# Material provided
---

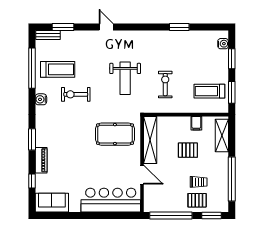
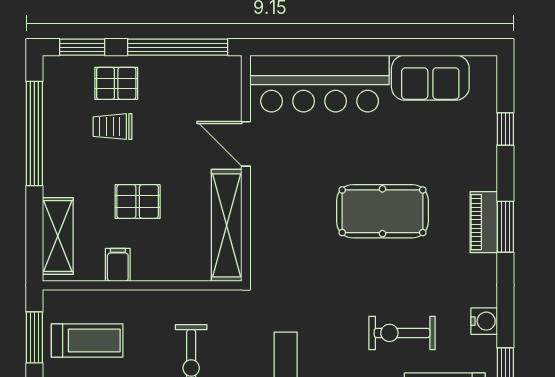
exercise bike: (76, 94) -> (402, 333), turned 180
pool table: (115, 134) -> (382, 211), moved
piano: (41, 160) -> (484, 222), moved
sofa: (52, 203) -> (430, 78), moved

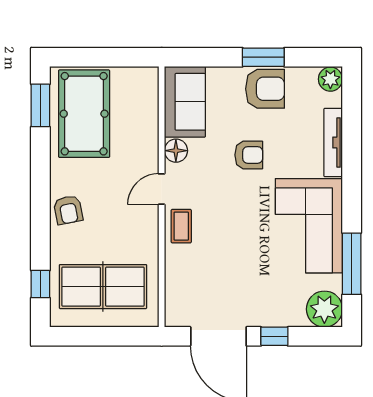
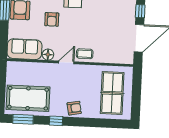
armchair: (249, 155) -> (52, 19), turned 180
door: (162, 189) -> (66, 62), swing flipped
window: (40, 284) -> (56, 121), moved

---

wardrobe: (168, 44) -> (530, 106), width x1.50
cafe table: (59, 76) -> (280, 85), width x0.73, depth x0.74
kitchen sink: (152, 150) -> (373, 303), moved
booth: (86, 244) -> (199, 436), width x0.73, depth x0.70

---

# About this task
Each line above from the one containing "exercise bike: (76, 94)" through the one containing "window: (40, 284) -> (56, 121), moved" is to be returned verbatim. Nothing else, and no pictures.

# Answer area
exercise bike: (76, 94) -> (402, 333), turned 180
pool table: (115, 134) -> (382, 211), moved
piano: (41, 160) -> (484, 222), moved
sofa: (52, 203) -> (430, 78), moved

armchair: (249, 155) -> (52, 19), turned 180
door: (162, 189) -> (66, 62), swing flipped
window: (40, 284) -> (56, 121), moved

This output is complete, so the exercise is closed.